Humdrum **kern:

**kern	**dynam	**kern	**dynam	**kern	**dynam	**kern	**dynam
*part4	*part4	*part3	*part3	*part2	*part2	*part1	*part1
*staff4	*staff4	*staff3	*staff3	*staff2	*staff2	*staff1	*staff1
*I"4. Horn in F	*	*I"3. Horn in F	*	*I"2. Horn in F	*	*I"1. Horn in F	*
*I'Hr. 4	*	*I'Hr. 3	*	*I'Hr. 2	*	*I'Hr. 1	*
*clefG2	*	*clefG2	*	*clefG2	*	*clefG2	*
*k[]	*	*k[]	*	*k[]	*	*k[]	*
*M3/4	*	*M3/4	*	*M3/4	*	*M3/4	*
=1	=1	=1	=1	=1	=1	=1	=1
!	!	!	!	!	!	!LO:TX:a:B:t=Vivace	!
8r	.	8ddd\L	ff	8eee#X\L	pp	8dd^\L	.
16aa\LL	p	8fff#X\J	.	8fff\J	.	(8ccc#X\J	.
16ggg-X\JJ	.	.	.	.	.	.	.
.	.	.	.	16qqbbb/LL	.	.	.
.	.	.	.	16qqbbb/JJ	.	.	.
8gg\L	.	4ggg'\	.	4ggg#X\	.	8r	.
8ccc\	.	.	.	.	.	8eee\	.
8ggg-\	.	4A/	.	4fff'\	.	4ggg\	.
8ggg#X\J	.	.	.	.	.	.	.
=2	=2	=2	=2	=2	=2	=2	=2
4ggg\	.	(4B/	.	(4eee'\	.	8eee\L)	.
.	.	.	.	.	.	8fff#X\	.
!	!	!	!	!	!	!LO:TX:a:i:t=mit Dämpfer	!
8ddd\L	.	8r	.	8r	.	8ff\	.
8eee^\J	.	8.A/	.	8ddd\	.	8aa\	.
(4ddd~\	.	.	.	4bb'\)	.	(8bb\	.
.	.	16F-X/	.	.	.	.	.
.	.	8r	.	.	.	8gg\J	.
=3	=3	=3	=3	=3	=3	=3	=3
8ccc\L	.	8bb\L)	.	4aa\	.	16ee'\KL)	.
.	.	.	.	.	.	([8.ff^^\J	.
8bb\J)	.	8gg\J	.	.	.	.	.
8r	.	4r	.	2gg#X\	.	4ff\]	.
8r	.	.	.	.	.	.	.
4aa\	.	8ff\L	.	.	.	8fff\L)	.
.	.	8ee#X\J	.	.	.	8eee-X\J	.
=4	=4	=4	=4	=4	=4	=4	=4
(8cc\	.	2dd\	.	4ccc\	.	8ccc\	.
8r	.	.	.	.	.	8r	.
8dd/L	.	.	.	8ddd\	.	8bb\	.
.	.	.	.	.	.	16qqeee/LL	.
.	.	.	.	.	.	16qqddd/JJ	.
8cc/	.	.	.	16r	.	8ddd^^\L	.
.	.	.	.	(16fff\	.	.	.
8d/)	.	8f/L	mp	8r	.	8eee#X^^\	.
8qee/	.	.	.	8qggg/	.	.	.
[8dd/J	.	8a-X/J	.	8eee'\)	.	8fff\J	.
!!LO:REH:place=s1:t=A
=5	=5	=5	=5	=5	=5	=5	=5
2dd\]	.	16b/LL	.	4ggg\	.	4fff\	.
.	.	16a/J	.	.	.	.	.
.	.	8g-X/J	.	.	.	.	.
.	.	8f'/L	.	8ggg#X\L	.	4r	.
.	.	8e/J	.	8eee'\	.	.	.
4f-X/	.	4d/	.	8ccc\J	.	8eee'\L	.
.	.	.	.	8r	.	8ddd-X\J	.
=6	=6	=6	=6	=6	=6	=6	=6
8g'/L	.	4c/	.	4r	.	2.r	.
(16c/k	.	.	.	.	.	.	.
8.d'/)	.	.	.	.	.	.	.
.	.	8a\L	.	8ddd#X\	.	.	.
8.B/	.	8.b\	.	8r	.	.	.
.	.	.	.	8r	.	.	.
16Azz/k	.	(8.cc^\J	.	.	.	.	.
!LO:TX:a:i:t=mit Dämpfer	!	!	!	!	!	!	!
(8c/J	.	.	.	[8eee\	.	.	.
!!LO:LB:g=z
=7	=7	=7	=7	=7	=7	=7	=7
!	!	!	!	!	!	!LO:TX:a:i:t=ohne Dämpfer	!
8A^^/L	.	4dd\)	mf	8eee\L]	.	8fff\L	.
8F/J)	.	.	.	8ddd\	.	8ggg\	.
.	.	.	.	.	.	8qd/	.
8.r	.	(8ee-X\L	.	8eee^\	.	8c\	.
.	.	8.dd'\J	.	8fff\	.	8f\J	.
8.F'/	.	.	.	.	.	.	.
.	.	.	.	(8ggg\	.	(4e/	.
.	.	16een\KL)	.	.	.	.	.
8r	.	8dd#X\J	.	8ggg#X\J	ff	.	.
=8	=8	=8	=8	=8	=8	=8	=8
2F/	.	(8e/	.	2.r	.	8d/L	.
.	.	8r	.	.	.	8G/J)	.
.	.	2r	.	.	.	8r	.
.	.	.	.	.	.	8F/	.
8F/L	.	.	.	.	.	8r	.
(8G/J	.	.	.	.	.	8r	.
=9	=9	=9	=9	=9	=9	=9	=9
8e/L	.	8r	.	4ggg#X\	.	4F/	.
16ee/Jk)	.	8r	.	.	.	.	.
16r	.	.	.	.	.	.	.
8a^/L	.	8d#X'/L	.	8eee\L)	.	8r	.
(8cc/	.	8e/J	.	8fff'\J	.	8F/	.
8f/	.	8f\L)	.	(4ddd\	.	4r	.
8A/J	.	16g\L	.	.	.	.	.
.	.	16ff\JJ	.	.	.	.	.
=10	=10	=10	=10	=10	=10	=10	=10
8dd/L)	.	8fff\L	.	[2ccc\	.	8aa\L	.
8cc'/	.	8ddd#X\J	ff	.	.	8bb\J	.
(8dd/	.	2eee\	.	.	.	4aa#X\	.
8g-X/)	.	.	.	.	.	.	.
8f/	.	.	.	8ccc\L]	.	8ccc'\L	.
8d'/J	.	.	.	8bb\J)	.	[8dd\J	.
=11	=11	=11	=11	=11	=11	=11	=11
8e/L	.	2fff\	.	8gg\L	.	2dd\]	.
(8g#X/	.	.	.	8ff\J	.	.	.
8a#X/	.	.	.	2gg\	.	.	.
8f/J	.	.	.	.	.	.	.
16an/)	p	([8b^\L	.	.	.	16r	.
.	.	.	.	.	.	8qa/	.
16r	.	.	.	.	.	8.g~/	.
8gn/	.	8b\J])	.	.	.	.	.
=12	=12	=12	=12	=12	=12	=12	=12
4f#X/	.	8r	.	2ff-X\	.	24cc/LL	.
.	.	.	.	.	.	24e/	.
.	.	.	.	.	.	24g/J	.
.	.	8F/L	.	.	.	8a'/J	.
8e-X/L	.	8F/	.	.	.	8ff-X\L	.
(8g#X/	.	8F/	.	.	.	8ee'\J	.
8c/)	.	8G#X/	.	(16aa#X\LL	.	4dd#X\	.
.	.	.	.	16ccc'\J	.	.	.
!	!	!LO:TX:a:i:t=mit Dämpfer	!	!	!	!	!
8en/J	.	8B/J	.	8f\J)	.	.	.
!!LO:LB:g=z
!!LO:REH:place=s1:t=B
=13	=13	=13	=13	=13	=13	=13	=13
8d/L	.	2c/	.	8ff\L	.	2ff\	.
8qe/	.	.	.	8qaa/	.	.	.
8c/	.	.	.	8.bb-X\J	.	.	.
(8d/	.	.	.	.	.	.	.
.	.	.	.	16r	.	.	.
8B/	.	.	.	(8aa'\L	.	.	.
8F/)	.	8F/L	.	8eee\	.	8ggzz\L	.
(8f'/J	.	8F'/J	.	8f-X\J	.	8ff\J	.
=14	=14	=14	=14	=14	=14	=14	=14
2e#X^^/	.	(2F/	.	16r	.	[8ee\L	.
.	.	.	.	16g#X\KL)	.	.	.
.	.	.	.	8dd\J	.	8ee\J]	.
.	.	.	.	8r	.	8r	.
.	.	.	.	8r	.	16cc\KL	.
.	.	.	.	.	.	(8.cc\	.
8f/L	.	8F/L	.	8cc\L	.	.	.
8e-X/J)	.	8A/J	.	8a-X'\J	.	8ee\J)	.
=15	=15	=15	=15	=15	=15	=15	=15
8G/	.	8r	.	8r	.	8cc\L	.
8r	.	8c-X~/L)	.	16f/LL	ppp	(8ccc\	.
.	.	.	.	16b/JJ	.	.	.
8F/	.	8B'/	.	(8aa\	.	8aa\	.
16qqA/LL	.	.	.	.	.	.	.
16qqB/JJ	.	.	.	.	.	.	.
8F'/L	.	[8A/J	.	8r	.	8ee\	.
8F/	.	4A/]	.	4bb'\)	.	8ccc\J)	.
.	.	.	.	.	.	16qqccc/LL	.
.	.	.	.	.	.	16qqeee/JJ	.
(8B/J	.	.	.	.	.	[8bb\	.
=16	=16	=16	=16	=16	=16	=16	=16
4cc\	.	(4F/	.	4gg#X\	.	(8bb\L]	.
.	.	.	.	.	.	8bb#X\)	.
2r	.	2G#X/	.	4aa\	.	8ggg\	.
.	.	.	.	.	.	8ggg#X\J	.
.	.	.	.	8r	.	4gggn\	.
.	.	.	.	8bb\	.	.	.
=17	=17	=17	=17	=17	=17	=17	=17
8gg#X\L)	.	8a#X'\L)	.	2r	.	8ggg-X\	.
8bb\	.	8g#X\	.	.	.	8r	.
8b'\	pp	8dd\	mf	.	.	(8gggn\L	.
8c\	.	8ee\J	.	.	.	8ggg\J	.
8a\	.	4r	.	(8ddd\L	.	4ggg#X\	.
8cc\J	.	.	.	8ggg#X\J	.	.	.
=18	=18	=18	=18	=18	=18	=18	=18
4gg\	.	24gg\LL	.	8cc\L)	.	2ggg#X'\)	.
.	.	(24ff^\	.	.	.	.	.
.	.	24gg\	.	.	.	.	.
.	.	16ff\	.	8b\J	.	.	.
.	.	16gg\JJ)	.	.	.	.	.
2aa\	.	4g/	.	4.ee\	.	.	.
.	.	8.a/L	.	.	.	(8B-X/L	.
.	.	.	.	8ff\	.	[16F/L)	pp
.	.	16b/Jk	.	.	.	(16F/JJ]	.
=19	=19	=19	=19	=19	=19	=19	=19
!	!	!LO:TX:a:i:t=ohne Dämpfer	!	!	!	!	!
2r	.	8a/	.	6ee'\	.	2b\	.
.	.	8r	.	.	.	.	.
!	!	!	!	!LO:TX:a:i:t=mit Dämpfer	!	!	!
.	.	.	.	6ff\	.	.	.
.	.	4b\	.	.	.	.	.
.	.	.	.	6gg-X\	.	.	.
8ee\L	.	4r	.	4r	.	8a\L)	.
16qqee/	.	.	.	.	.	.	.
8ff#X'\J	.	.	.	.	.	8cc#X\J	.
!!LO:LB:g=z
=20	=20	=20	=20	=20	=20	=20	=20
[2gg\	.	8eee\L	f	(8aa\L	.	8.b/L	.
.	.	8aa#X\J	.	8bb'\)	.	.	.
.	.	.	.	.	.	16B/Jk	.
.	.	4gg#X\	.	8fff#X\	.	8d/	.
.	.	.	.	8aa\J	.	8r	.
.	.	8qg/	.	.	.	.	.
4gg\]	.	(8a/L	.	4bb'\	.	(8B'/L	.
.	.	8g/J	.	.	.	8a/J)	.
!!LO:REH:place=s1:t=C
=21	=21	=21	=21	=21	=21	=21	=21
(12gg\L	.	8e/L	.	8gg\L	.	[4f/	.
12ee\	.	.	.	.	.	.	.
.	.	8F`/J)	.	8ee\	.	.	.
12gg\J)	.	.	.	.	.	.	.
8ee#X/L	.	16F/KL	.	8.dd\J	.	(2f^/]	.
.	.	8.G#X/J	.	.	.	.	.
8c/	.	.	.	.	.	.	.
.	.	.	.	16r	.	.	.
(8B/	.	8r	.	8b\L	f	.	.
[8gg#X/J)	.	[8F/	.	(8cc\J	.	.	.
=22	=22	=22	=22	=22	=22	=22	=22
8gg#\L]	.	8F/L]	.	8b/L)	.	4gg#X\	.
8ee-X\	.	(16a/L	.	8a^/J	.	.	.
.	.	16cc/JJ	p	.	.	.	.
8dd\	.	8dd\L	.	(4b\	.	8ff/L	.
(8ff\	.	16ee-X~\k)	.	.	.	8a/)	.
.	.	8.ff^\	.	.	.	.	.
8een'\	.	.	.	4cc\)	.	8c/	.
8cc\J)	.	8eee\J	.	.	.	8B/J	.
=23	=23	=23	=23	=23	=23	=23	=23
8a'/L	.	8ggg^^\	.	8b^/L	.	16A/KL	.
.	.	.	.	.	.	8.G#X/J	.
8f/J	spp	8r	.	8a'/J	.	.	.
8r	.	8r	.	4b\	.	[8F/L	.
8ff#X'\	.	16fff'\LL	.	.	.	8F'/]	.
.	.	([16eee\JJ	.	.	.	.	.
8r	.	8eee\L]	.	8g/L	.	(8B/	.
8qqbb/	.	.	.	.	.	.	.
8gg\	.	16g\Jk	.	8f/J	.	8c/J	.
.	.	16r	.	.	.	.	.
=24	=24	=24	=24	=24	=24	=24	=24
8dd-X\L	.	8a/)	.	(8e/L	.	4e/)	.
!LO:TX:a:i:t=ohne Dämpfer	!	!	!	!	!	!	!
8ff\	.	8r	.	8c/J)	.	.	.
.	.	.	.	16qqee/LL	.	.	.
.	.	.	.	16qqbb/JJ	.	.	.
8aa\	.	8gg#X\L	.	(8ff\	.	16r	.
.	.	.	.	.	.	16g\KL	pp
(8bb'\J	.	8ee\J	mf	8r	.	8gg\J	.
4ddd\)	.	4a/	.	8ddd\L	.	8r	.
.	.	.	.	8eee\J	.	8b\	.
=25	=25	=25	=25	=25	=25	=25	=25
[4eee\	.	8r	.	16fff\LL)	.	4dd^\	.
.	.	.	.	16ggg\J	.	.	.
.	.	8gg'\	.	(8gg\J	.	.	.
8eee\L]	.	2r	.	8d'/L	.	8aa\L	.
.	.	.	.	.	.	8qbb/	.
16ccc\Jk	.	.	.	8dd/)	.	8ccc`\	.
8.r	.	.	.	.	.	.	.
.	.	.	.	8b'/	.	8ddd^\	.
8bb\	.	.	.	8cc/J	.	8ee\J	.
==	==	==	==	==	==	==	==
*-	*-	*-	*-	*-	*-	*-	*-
━━━━━━━━━━━━━━━━━━━━
**Stated exercise:** Pick out every line in the entries above that contains the string "Dämpfer", matching case exactly.

**Result of this task:**
!	!	!	!	!	!	!LO:TX:a:i:t=mit Dämpfer	!
!LO:TX:a:i:t=mit Dämpfer	!	!	!	!	!	!	!
!	!	!	!	!	!	!LO:TX:a:i:t=ohne Dämpfer	!
!	!	!LO:TX:a:i:t=mit Dämpfer	!	!	!	!	!
!	!	!LO:TX:a:i:t=ohne Dämpfer	!	!	!	!	!
!	!	!	!	!LO:TX:a:i:t=mit Dämpfer	!	!	!
!LO:TX:a:i:t=ohne Dämpfer	!	!	!	!	!	!	!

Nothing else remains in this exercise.